WORK INSTRUCTIONS: Lay out the lines of the records as a JSON list of strings, one string per line and blank lines omitted, starting at the line containing "Question: Can you" and ending at the line containing "It is 1.38 inches.".

MATERIAL PROVIDED:
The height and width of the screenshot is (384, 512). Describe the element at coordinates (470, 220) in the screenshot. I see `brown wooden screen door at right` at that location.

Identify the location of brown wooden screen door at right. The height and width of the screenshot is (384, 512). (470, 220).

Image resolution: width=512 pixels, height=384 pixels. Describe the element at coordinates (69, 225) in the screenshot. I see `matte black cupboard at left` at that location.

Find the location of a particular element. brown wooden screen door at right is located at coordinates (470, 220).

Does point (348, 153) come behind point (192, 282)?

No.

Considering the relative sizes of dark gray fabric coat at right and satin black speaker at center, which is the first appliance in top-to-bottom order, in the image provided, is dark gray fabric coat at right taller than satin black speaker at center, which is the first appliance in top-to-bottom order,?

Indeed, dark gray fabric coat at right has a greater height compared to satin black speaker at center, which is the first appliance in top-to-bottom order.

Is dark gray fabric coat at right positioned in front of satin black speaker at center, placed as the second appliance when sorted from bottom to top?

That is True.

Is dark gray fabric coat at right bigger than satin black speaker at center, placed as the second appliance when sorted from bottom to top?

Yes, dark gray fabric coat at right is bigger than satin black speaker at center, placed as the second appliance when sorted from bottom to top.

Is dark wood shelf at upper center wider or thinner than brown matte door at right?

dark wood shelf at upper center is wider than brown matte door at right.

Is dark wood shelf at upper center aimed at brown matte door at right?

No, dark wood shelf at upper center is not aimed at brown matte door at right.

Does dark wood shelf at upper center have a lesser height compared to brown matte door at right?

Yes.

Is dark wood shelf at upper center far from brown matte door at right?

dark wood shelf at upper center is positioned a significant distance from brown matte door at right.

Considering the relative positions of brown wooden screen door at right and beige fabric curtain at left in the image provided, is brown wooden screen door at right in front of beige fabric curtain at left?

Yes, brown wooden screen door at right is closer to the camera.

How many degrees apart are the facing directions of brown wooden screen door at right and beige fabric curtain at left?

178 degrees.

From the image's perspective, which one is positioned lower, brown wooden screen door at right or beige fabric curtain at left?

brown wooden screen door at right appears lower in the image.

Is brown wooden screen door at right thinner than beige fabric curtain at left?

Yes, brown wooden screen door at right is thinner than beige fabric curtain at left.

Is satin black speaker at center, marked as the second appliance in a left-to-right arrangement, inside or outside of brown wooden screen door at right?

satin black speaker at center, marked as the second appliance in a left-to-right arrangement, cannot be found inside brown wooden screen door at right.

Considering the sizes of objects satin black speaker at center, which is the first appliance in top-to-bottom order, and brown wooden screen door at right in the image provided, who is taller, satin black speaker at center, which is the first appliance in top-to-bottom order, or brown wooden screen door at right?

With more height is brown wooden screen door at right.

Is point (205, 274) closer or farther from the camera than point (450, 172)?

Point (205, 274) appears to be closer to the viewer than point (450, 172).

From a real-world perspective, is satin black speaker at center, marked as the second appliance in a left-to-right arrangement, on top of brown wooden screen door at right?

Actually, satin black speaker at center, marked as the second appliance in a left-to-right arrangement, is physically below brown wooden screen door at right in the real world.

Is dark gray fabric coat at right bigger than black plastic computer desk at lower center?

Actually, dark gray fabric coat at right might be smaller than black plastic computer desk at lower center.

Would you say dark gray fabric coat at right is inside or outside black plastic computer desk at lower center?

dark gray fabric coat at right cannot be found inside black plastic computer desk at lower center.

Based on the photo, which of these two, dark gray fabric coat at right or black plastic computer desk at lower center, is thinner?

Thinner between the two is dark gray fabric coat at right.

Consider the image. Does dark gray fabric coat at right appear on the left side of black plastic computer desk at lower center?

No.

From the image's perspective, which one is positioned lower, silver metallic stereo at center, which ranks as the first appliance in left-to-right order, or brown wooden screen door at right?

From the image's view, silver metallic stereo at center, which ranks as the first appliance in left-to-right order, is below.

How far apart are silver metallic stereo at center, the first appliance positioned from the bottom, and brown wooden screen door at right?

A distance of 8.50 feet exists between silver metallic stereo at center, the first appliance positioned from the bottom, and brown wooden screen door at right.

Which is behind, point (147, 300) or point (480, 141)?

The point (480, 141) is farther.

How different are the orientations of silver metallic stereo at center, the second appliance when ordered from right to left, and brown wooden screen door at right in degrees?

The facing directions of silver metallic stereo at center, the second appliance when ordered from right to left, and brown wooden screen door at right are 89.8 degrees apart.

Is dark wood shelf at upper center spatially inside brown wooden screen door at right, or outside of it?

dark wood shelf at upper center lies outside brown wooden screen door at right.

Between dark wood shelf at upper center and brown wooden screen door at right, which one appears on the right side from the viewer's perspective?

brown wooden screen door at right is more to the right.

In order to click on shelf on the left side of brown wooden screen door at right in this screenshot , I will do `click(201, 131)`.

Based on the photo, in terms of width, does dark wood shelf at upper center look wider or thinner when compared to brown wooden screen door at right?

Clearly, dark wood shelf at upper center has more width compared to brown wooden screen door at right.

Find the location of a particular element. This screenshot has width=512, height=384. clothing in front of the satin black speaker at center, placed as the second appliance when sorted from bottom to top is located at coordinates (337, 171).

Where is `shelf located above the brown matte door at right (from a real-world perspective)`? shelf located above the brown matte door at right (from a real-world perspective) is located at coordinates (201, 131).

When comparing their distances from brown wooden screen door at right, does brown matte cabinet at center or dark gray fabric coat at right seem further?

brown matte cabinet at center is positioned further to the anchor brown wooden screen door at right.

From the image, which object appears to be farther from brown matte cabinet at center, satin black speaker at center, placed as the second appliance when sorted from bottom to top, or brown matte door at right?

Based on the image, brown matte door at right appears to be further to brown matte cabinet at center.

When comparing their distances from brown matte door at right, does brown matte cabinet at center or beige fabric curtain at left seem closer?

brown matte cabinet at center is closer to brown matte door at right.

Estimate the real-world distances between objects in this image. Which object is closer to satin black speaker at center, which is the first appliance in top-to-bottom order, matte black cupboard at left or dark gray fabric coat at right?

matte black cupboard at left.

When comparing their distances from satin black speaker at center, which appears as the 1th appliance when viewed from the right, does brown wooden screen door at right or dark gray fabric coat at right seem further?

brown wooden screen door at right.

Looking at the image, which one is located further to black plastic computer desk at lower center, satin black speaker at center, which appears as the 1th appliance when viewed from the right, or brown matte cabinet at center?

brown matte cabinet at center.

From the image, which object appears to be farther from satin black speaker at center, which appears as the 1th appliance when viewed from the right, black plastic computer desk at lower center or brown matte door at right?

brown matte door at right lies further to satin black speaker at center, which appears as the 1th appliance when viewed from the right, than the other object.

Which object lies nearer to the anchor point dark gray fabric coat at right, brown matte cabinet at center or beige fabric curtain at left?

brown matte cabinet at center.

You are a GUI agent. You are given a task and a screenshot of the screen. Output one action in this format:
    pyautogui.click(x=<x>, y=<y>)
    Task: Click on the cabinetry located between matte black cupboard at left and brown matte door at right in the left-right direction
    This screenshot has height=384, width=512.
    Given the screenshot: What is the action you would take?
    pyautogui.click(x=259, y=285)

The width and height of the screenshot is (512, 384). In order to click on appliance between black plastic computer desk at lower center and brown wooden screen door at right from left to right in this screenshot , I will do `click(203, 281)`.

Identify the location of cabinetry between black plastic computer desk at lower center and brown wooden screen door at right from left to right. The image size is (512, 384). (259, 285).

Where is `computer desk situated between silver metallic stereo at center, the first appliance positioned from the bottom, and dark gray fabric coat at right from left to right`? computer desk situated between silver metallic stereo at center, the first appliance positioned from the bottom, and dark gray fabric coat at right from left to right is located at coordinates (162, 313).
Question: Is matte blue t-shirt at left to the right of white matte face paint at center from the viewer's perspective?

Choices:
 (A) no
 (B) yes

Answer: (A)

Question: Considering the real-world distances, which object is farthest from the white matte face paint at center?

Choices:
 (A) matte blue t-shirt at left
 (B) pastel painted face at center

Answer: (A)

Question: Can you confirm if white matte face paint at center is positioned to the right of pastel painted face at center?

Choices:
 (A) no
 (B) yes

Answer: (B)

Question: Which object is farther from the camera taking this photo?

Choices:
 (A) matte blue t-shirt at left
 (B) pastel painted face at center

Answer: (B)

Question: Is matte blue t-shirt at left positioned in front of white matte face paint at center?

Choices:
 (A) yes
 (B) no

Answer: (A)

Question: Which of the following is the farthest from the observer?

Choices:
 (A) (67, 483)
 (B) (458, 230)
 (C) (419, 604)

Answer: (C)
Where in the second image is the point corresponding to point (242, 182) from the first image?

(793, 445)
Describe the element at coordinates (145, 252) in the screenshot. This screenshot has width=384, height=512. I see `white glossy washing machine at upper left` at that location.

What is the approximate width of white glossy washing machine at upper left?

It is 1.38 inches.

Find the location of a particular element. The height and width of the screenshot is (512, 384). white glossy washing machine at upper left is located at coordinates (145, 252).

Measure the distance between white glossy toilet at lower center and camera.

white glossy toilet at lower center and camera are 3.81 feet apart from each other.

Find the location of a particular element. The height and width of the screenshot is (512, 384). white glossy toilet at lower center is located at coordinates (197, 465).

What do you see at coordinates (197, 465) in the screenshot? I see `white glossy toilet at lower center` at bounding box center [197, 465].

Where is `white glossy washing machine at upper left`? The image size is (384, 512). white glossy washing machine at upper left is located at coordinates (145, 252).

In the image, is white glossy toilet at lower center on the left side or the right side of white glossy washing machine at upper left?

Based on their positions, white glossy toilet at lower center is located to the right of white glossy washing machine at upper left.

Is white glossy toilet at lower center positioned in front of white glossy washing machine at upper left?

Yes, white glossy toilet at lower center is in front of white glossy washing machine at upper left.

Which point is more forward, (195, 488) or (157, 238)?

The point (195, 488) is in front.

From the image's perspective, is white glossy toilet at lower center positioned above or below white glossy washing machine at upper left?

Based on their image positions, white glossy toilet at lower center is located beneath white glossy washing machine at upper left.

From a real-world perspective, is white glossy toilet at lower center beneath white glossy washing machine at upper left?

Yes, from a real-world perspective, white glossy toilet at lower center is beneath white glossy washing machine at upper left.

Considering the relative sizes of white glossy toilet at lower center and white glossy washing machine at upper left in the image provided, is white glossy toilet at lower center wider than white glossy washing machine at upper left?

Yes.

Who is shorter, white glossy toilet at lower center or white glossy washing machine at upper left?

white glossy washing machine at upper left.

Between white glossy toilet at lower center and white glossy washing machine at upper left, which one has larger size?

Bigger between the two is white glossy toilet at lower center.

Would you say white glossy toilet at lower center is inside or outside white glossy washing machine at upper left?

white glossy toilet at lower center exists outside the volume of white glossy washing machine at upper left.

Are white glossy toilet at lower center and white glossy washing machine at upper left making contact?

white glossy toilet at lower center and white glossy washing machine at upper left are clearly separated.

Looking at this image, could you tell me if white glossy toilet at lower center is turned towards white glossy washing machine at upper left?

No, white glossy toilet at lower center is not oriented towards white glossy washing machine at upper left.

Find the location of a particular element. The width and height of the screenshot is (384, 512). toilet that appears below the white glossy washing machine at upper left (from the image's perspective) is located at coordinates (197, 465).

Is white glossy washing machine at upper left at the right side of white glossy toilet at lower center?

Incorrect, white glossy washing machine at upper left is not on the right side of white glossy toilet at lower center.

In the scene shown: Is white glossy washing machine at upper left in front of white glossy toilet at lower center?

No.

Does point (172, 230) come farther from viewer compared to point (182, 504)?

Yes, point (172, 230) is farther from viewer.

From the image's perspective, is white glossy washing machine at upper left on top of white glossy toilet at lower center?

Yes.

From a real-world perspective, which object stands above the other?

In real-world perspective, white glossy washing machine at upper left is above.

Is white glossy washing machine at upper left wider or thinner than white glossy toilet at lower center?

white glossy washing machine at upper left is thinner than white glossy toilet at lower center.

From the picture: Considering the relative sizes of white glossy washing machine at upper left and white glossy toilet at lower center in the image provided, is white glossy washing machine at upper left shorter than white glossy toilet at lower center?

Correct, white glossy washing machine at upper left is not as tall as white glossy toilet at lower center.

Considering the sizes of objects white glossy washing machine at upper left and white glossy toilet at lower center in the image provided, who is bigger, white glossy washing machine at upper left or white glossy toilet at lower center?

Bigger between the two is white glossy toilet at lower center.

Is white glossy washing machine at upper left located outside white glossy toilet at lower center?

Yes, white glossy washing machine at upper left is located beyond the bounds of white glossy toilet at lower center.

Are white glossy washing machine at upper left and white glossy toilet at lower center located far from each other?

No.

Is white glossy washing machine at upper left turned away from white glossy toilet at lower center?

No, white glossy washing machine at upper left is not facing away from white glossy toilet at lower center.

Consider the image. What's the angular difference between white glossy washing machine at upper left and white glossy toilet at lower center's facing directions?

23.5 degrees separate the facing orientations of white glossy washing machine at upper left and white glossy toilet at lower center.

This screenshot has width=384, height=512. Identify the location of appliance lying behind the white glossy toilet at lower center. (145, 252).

THE COMPLETED TASK:
[
  "Question: Can you confirm if white matte face paint at center is positioned to the right of pastel painted face at center?",
  "Choices:",
  " (A) no",
  " (B) yes",
  "Answer: (B)",
  "Question: Which object is farther from the camera taking this photo?",
  "Choices:",
  " (A) matte blue t-shirt at left",
  " (B) pastel painted face at center",
  "Answer: (B)",
  "Question: Is matte blue t-shirt at left positioned in front of white matte face paint at center?",
  "Choices:",
  " (A) yes",
  " (B) no",
  "Answer: (A)",
  "Question: Which of the following is the farthest from the observer?",
  "Choices:",
  " (A) (67, 483)",
  " (B) (458, 230)",
  " (C) (419, 604)",
  "Answer: (C)",
  "Where in the second image is the point corresponding to point (242, 182) from the first image?",
  "(793, 445)",
  "Describe the element at coordinates (145, 252) in the screenshot. This screenshot has width=384, height=512. I see `white glossy washing machine at upper left` at that location.",
  "What is the approximate width of white glossy washing machine at upper left?",
  "It is 1.38 inches."
]